[DATA EXTRACT — start]

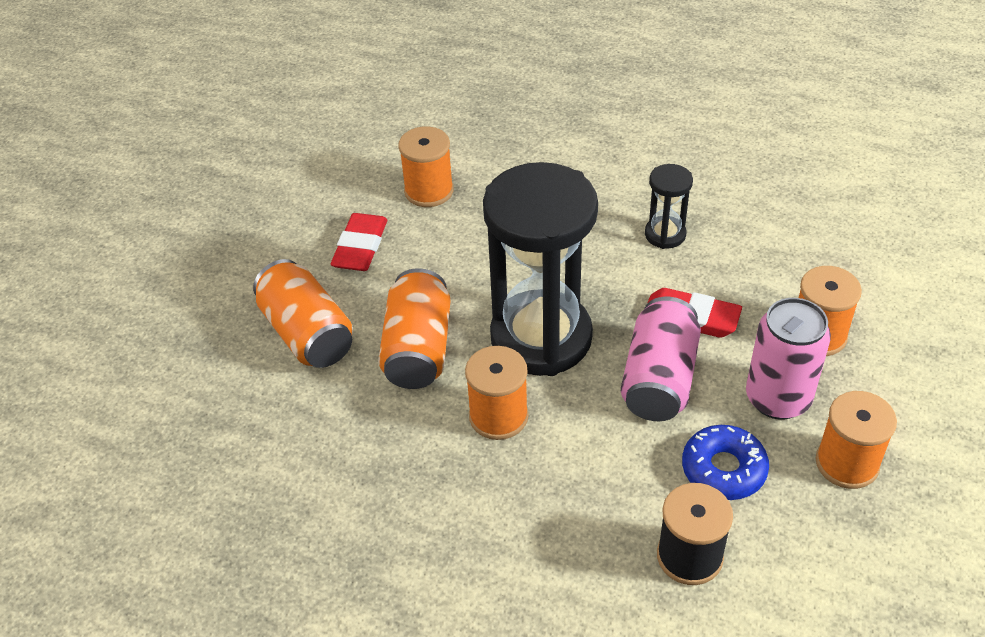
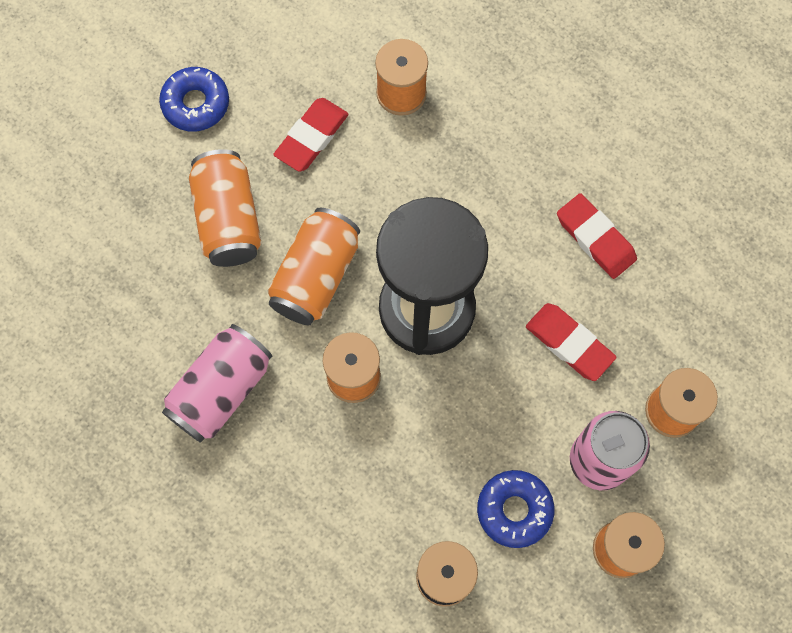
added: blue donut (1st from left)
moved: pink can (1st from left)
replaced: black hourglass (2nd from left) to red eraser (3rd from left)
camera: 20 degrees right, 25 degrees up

[DATA EXTRACT — finish]

EXERCISE GOAL -
Scan the lines above, and whenever one holds the string "from", copy it.

RESULT BELOW -
added: blue donut (1st from left)
moved: pink can (1st from left)
replaced: black hourglass (2nd from left) to red eraser (3rd from left)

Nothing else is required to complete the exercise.